RECORDS FOR THIS EXERCISE: Begin
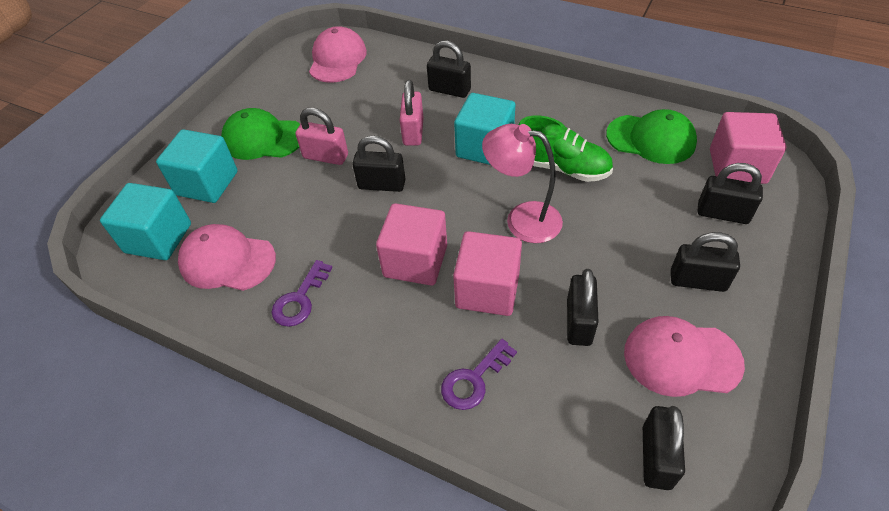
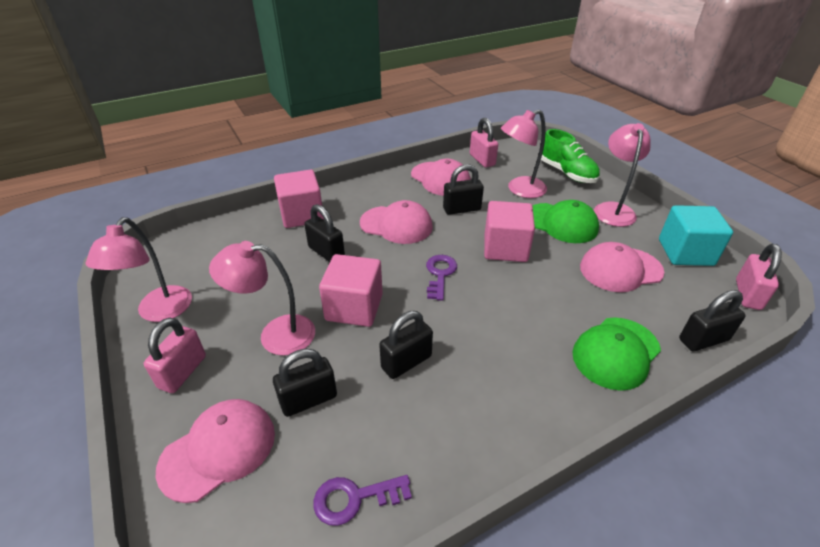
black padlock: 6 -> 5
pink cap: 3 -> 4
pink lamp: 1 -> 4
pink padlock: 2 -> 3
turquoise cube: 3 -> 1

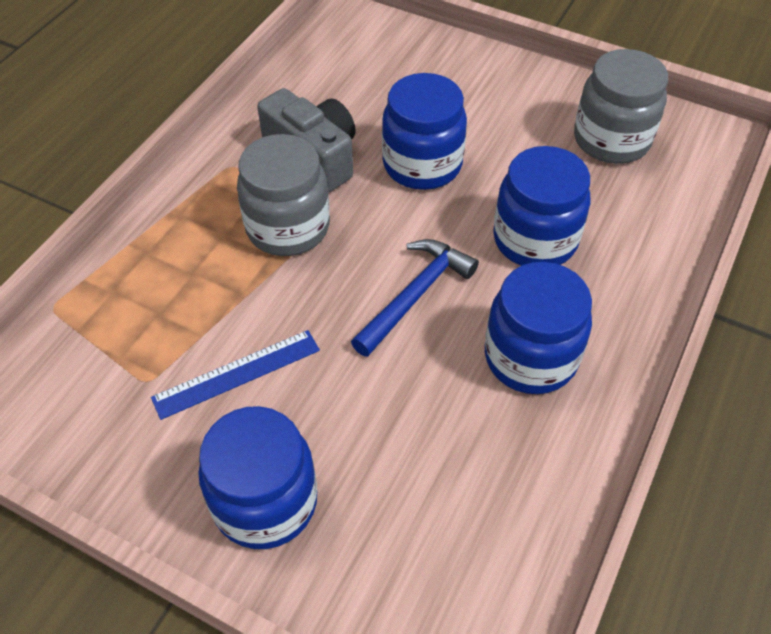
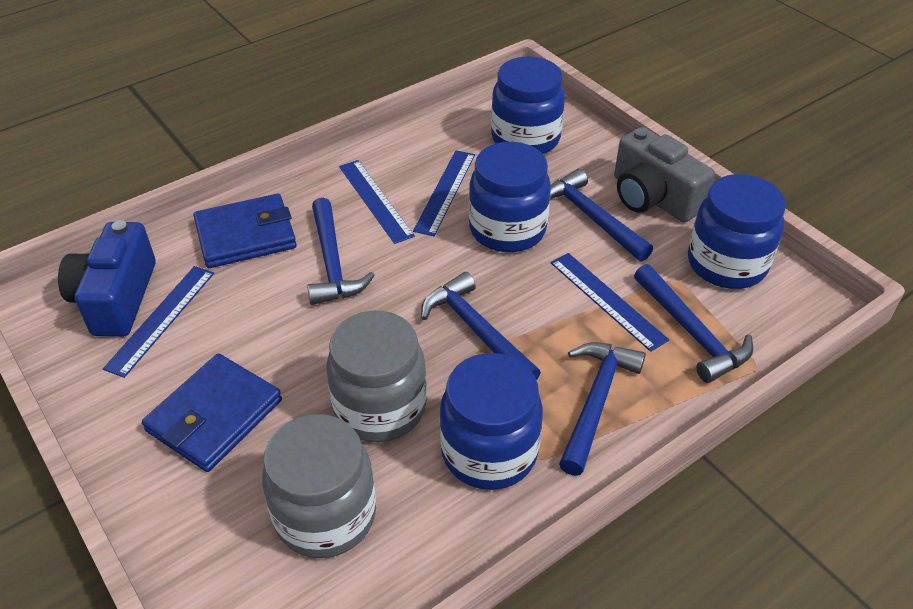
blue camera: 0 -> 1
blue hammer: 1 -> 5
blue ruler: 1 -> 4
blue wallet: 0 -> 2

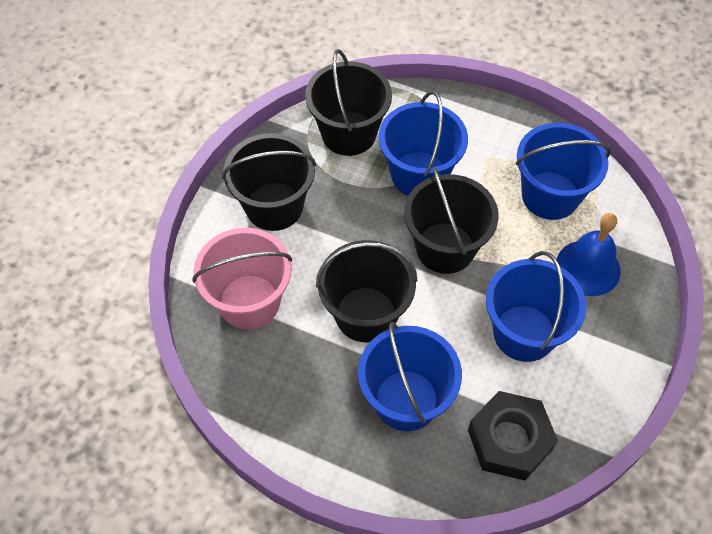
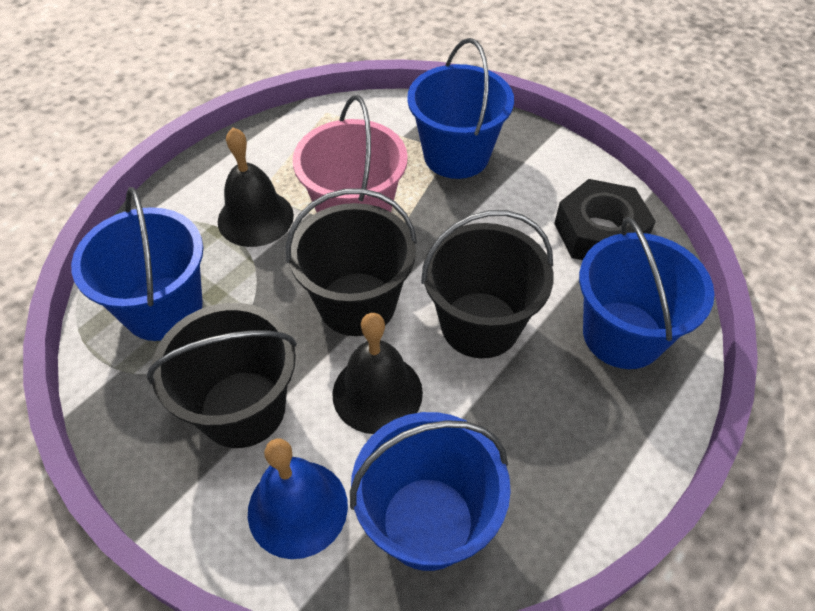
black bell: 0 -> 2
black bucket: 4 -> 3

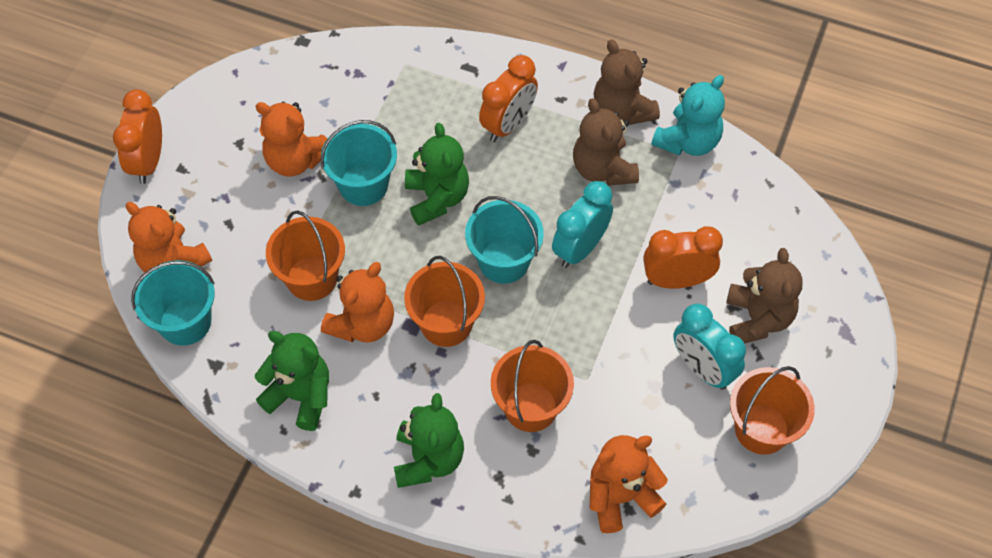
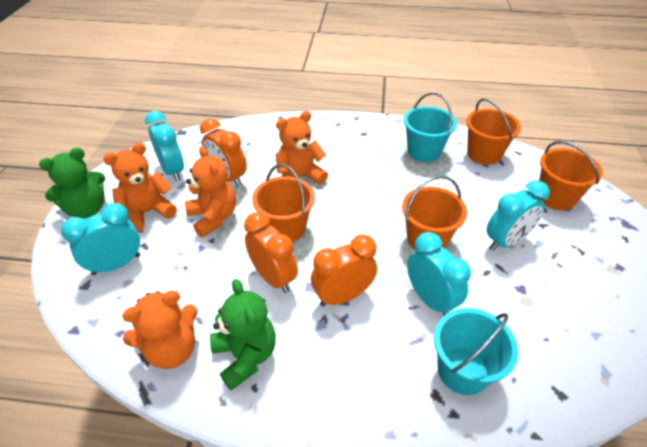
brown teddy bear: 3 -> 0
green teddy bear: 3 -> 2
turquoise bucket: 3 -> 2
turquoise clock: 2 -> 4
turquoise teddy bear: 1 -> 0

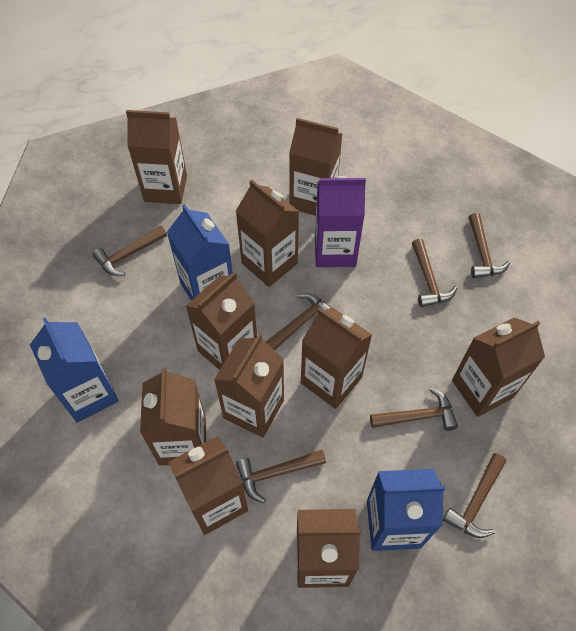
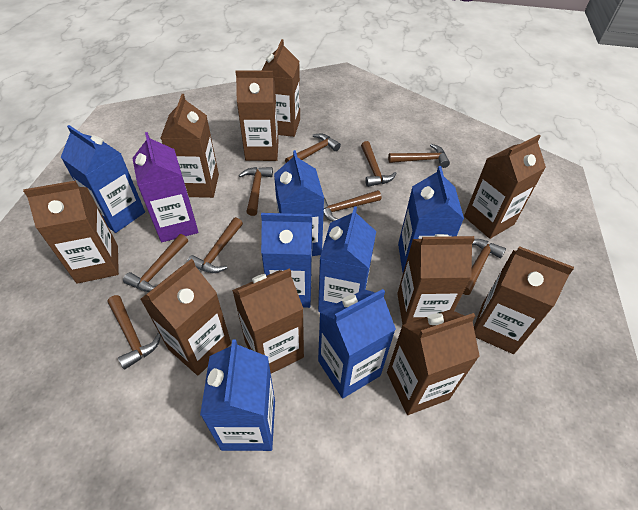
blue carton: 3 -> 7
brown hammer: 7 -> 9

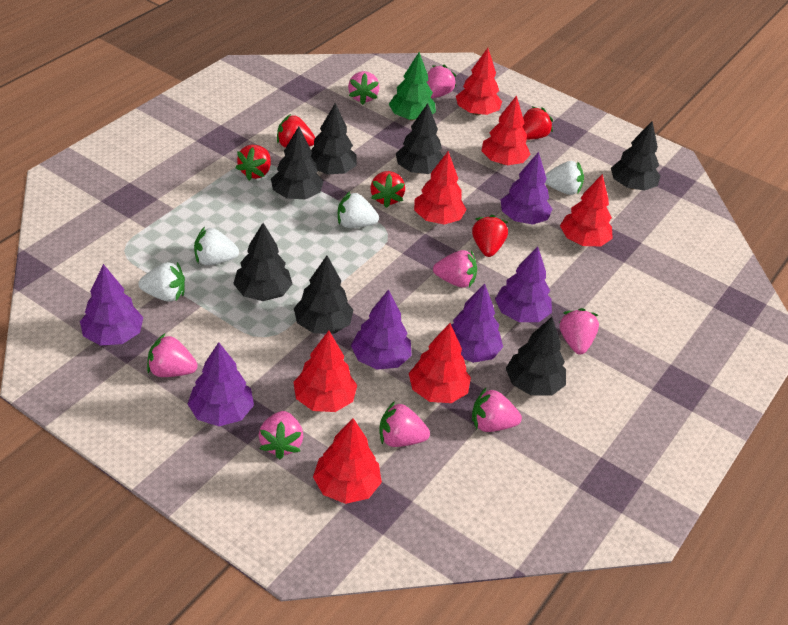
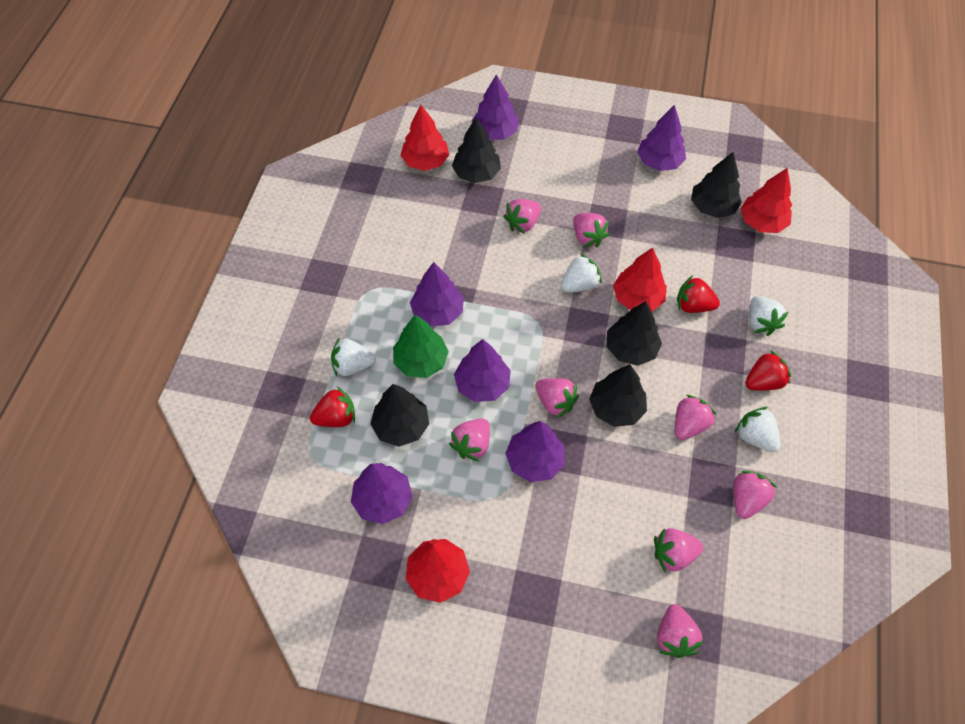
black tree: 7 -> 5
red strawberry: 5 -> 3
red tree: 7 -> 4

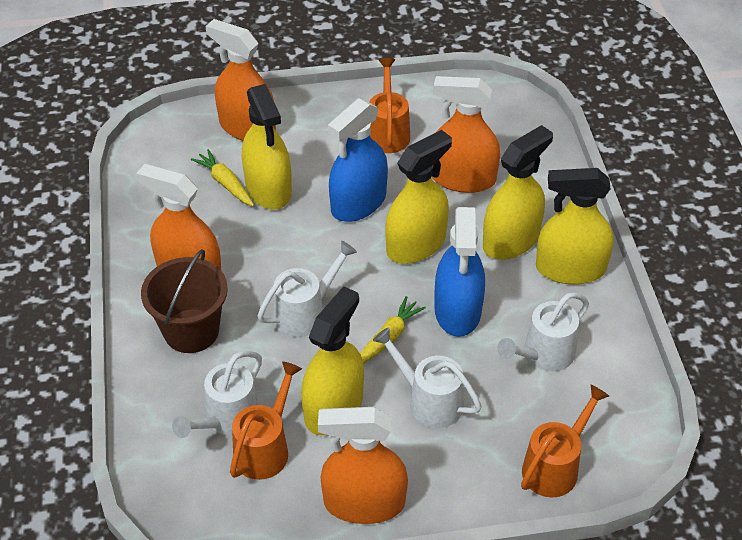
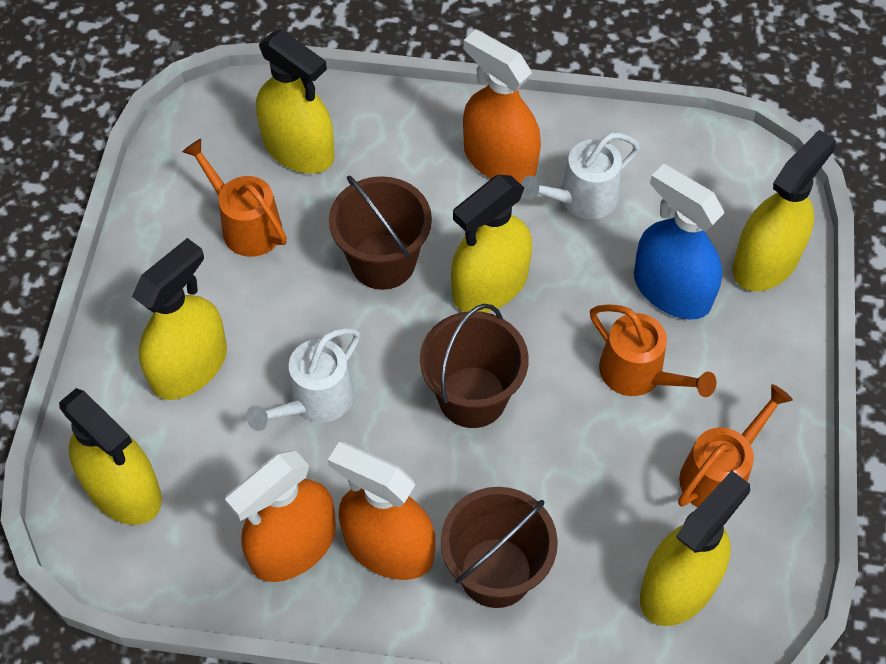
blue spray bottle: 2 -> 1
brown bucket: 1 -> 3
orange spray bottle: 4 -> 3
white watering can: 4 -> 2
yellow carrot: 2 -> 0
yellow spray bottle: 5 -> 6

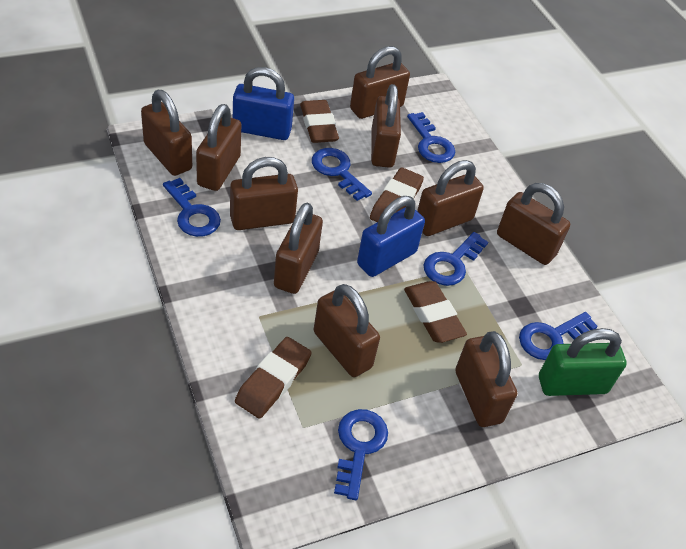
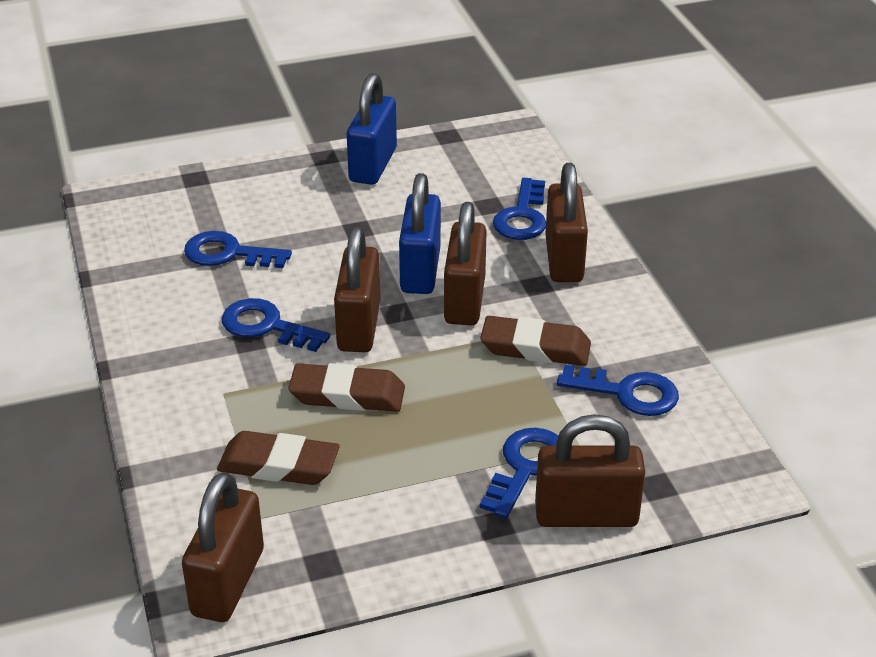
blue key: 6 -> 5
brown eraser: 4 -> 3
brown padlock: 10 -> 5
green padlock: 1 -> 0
RECORDS FOR THIS EXERCISE: End
- [REQUIREMENT]: The lines to restate word for word run from the line that contains "brown teddy bear: 3 -> 0" through the end of the entries above, both ends included. Leave out all pictures and write nothing else.

- [RESPONSE TO THE TASK]:
brown teddy bear: 3 -> 0
green teddy bear: 3 -> 2
turquoise bucket: 3 -> 2
turquoise clock: 2 -> 4
turquoise teddy bear: 1 -> 0

blue carton: 3 -> 7
brown hammer: 7 -> 9

black tree: 7 -> 5
red strawberry: 5 -> 3
red tree: 7 -> 4

blue spray bottle: 2 -> 1
brown bucket: 1 -> 3
orange spray bottle: 4 -> 3
white watering can: 4 -> 2
yellow carrot: 2 -> 0
yellow spray bottle: 5 -> 6

blue key: 6 -> 5
brown eraser: 4 -> 3
brown padlock: 10 -> 5
green padlock: 1 -> 0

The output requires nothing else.